Collected material =>
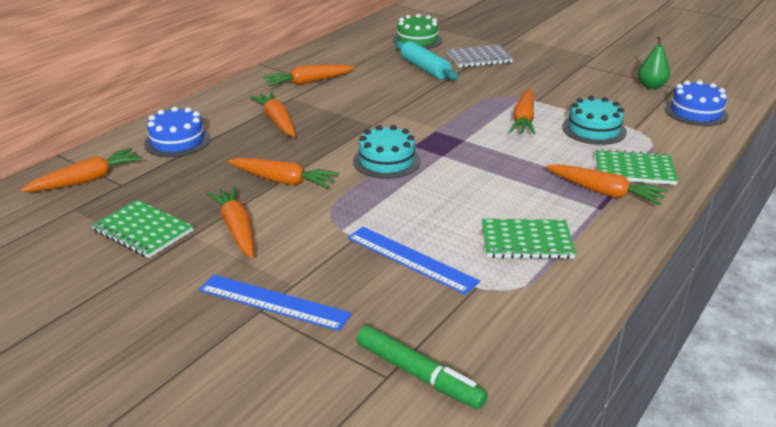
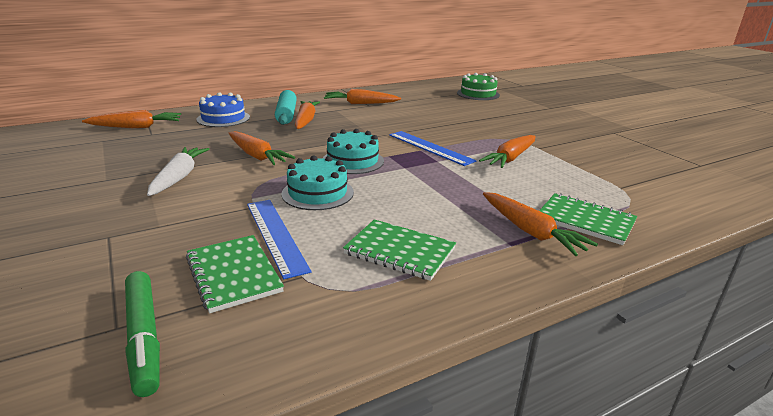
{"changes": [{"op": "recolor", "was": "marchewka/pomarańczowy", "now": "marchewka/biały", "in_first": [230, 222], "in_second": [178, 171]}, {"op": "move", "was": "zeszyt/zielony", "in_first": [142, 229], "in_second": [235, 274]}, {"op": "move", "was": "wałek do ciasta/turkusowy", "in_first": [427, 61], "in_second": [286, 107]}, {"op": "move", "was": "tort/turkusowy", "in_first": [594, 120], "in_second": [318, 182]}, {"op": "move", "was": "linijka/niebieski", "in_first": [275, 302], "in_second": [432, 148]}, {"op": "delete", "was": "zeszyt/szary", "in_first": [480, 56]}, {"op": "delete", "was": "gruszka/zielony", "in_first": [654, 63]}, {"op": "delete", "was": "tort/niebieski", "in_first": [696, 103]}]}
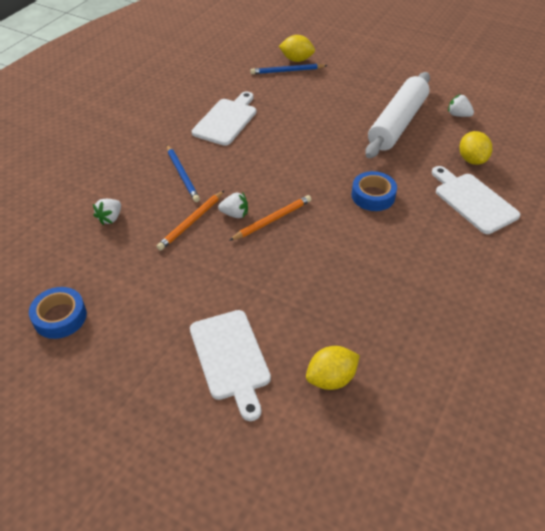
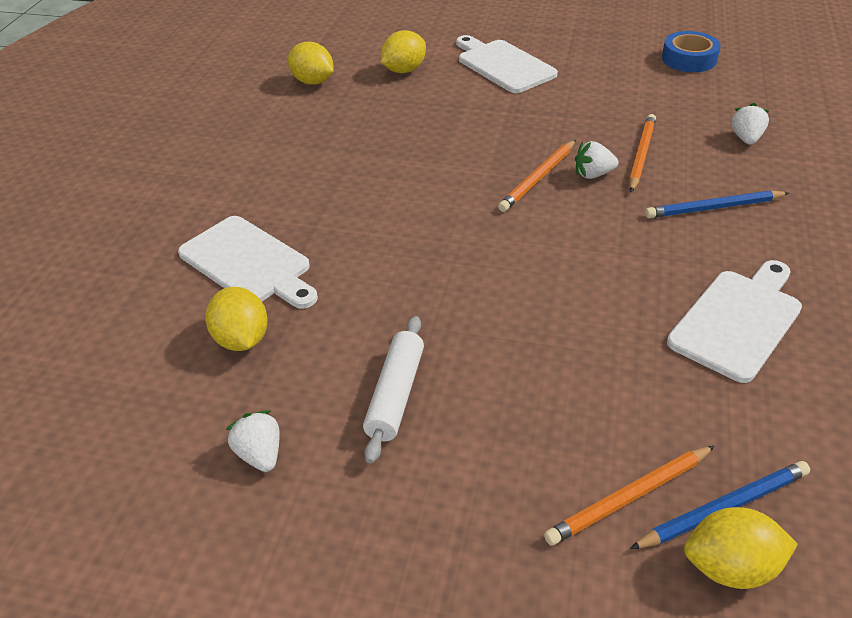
{"changes": [{"op": "rotate", "was": "truskawka/biały", "in_first": [461, 105], "in_second": [253, 441], "clockwise": -135}, {"op": "insert", "now": "cytryna/żółty", "in_second": [310, 63]}, {"op": "resize", "was": "wałek do ciasta/biały", "in_first": [397, 115], "in_second": [393, 389], "ratio": 0.55}, {"op": "insert", "now": "ołówek/pomarańczowy", "in_second": [629, 496]}, {"op": "rotate", "was": "ołówek/niebieski", "in_first": [183, 173], "in_second": [717, 204], "clockwise": -60}, {"op": "rotate", "was": "deska do krojenia/biały", "in_first": [224, 119], "in_second": [734, 321], "clockwise": -150}, {"op": "delete", "was": "taśma klejąca/niebieski", "in_first": [374, 191]}]}
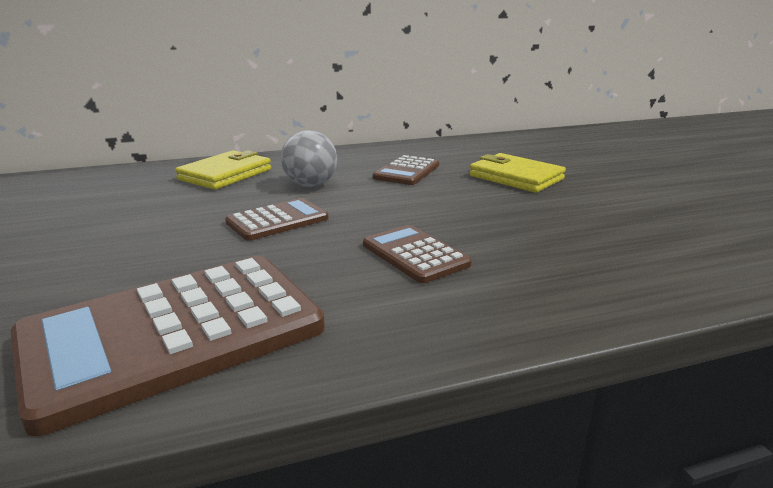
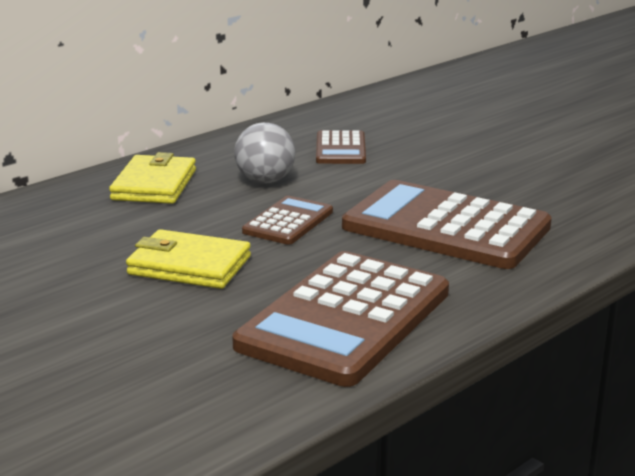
{"changes": [{"op": "move", "was": "portfel/żółty", "in_first": [518, 173], "in_second": [188, 259]}, {"op": "resize", "was": "kalkulator/brązowy", "in_first": [417, 254], "in_second": [447, 224], "ratio": 2.0}]}
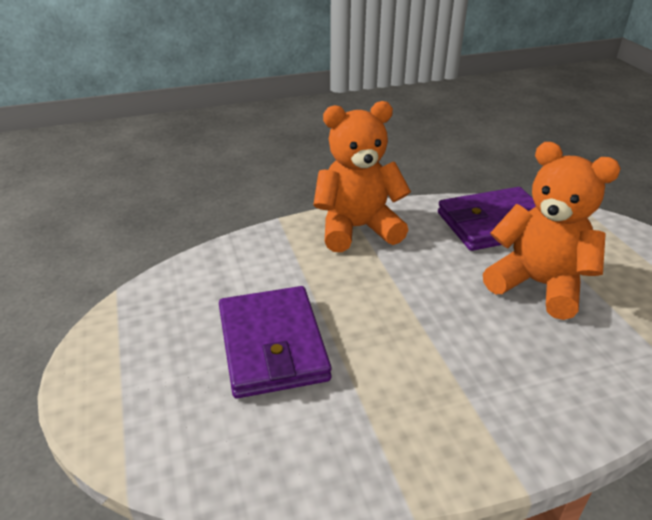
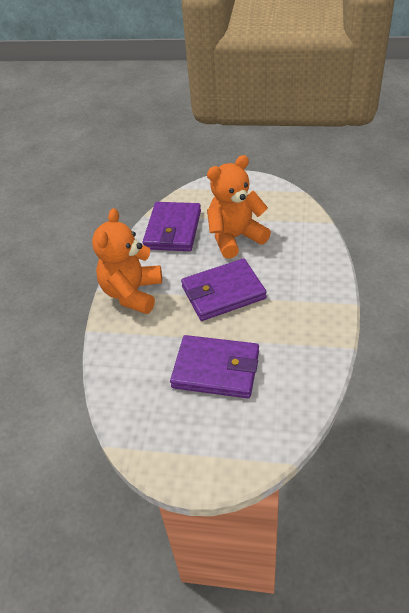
{"changes": [{"op": "insert", "now": "portfel/fioletowy", "in_second": [224, 289]}]}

Directions =>
If a line in the data above holds the string "portfel", copy it.

Answer section =>
{"changes": [{"op": "move", "was": "portfel/żółty", "in_first": [518, 173], "in_second": [188, 259]}, {"op": "resize", "was": "kalkulator/brązowy", "in_first": [417, 254], "in_second": [447, 224], "ratio": 2.0}]}
{"changes": [{"op": "insert", "now": "portfel/fioletowy", "in_second": [224, 289]}]}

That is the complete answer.